(Input data)

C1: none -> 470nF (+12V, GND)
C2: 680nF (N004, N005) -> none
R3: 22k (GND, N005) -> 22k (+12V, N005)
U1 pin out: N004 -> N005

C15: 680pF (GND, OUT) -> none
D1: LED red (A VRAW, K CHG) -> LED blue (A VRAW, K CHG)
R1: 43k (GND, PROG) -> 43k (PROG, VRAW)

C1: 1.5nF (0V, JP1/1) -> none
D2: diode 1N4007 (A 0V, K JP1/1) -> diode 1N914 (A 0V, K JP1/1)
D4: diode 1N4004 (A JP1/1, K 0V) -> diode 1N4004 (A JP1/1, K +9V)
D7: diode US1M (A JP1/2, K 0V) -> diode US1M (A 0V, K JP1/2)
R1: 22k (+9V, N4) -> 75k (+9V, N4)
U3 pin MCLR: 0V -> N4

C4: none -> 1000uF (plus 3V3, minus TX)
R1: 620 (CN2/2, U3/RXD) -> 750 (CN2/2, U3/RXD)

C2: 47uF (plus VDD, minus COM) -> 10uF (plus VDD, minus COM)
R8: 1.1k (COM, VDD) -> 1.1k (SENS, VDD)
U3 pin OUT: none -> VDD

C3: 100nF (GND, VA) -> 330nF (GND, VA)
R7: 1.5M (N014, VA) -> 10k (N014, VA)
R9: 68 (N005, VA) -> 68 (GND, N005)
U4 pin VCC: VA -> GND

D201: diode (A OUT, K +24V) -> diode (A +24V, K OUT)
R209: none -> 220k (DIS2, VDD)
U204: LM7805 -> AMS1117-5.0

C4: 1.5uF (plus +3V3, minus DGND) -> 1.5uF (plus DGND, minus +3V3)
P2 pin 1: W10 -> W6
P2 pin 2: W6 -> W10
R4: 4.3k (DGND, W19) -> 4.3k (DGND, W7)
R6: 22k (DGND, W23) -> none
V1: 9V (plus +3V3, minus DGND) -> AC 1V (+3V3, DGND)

(End Input data)

• [Instructions to follow]:
This exercise calls for the entries to be restated exactly.

• [Expected answer]:
C1: none -> 470nF (+12V, GND)
C2: 680nF (N004, N005) -> none
R3: 22k (GND, N005) -> 22k (+12V, N005)
U1 pin out: N004 -> N005

C15: 680pF (GND, OUT) -> none
D1: LED red (A VRAW, K CHG) -> LED blue (A VRAW, K CHG)
R1: 43k (GND, PROG) -> 43k (PROG, VRAW)

C1: 1.5nF (0V, JP1/1) -> none
D2: diode 1N4007 (A 0V, K JP1/1) -> diode 1N914 (A 0V, K JP1/1)
D4: diode 1N4004 (A JP1/1, K 0V) -> diode 1N4004 (A JP1/1, K +9V)
D7: diode US1M (A JP1/2, K 0V) -> diode US1M (A 0V, K JP1/2)
R1: 22k (+9V, N4) -> 75k (+9V, N4)
U3 pin MCLR: 0V -> N4

C4: none -> 1000uF (plus 3V3, minus TX)
R1: 620 (CN2/2, U3/RXD) -> 750 (CN2/2, U3/RXD)

C2: 47uF (plus VDD, minus COM) -> 10uF (plus VDD, minus COM)
R8: 1.1k (COM, VDD) -> 1.1k (SENS, VDD)
U3 pin OUT: none -> VDD

C3: 100nF (GND, VA) -> 330nF (GND, VA)
R7: 1.5M (N014, VA) -> 10k (N014, VA)
R9: 68 (N005, VA) -> 68 (GND, N005)
U4 pin VCC: VA -> GND

D201: diode (A OUT, K +24V) -> diode (A +24V, K OUT)
R209: none -> 220k (DIS2, VDD)
U204: LM7805 -> AMS1117-5.0

C4: 1.5uF (plus +3V3, minus DGND) -> 1.5uF (plus DGND, minus +3V3)
P2 pin 1: W10 -> W6
P2 pin 2: W6 -> W10
R4: 4.3k (DGND, W19) -> 4.3k (DGND, W7)
R6: 22k (DGND, W23) -> none
V1: 9V (plus +3V3, minus DGND) -> AC 1V (+3V3, DGND)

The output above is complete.